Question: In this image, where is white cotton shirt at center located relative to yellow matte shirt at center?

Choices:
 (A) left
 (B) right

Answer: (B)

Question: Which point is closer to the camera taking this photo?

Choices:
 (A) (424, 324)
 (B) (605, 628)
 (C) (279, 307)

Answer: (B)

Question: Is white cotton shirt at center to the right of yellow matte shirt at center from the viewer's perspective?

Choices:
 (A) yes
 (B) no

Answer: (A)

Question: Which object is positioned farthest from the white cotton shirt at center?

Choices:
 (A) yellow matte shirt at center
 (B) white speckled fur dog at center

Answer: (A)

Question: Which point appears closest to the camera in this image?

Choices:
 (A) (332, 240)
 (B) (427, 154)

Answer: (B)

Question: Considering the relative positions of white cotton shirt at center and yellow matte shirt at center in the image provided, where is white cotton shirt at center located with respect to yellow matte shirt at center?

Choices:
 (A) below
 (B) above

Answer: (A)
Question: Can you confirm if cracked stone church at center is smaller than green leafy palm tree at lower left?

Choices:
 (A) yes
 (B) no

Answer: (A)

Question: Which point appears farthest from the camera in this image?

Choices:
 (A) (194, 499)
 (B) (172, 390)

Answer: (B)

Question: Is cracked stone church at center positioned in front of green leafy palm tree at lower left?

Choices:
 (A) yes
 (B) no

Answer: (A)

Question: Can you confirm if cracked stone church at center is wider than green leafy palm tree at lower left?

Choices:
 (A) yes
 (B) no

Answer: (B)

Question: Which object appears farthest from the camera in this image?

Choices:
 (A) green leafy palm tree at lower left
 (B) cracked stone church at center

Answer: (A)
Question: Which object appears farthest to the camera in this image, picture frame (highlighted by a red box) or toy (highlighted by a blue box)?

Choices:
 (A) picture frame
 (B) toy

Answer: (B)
——————————
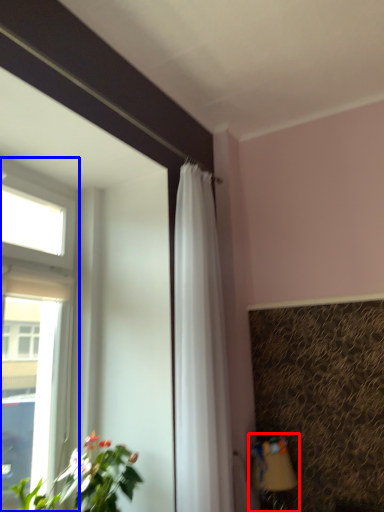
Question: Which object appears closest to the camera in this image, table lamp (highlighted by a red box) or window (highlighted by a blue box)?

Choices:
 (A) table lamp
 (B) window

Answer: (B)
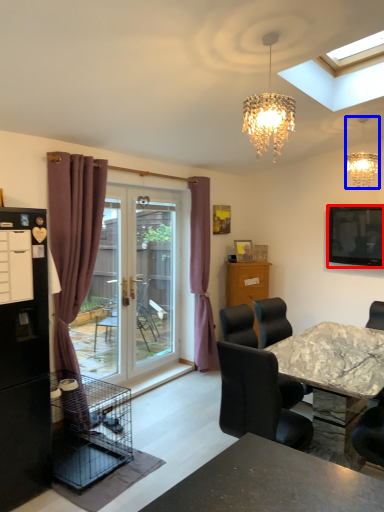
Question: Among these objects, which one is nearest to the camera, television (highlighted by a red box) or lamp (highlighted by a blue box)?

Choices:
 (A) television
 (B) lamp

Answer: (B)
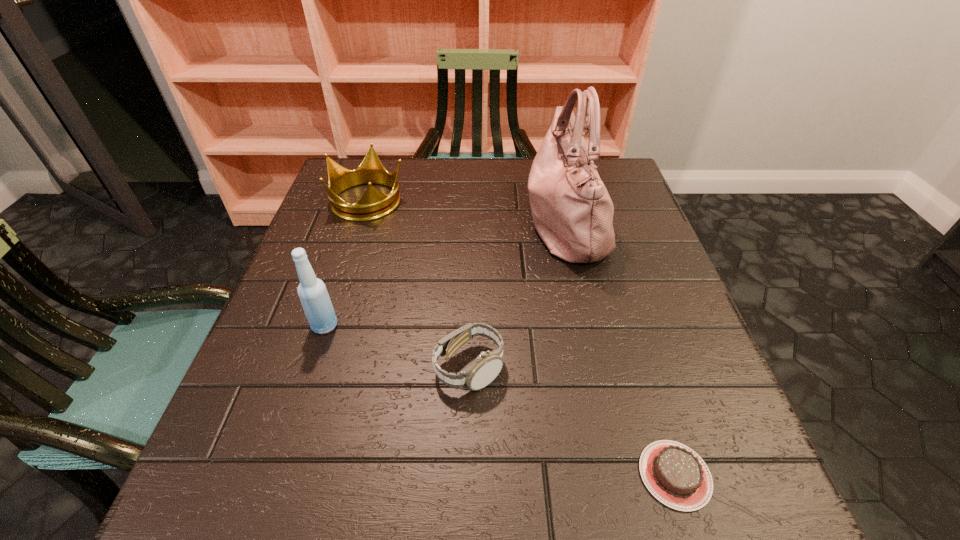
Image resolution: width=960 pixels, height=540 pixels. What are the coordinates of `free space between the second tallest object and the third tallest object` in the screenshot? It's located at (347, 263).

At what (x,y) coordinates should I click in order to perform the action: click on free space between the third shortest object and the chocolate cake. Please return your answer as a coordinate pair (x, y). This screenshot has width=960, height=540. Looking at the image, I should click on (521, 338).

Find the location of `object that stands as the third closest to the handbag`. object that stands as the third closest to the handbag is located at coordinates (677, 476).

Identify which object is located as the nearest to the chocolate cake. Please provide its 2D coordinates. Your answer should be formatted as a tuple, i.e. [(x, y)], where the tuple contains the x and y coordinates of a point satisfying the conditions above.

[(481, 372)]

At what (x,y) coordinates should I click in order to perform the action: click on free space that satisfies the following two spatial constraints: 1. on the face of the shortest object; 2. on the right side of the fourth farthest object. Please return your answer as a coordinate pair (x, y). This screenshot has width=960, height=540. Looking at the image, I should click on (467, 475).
——————————
• TO DO
Rewrite the records starting at the line that contains "Question: In this" and ending at the line that contains "(B) (427, 154)", changing "white cotton shirt" to "white linen shirt" and leaving everything else unchanged.

• ANSWER
Question: In this image, where is white linen shirt at center located relative to yellow matte shirt at center?

Choices:
 (A) left
 (B) right

Answer: (B)

Question: Which point is closer to the camera taking this photo?

Choices:
 (A) (424, 324)
 (B) (605, 628)
 (C) (279, 307)

Answer: (B)

Question: Is white linen shirt at center to the right of yellow matte shirt at center from the viewer's perspective?

Choices:
 (A) yes
 (B) no

Answer: (A)

Question: Which object is positioned farthest from the white linen shirt at center?

Choices:
 (A) yellow matte shirt at center
 (B) white speckled fur dog at center

Answer: (A)

Question: Which point appears closest to the camera in this image?

Choices:
 (A) (332, 240)
 (B) (427, 154)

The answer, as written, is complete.